■ EXERCISE BRIEF: Write out each entry, exactly the way it appears.

Top of EXCERPTED RECORDS

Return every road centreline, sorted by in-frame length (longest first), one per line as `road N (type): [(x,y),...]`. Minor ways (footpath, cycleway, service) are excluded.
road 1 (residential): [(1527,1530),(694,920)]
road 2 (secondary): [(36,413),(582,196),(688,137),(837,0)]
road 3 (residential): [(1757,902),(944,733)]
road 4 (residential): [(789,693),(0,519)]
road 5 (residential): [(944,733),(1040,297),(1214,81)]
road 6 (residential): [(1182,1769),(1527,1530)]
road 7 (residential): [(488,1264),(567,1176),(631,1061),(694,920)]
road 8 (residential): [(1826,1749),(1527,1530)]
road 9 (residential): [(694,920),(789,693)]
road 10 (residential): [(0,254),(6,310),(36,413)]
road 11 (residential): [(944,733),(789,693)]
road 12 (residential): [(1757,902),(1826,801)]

Bottom of EXCERPTED RECORDS

■ EXPECTED ANSWER:
Return every road centreline, sorted by in-frame length (longest first), one per line as `road N (type): [(x,y),...]`. Minor ways (footpath, cycleway, service) are excluded.
road 1 (residential): [(1527,1530),(694,920)]
road 2 (secondary): [(36,413),(582,196),(688,137),(837,0)]
road 3 (residential): [(1757,902),(944,733)]
road 4 (residential): [(789,693),(0,519)]
road 5 (residential): [(944,733),(1040,297),(1214,81)]
road 6 (residential): [(1182,1769),(1527,1530)]
road 7 (residential): [(488,1264),(567,1176),(631,1061),(694,920)]
road 8 (residential): [(1826,1749),(1527,1530)]
road 9 (residential): [(694,920),(789,693)]
road 10 (residential): [(0,254),(6,310),(36,413)]
road 11 (residential): [(944,733),(789,693)]
road 12 (residential): [(1757,902),(1826,801)]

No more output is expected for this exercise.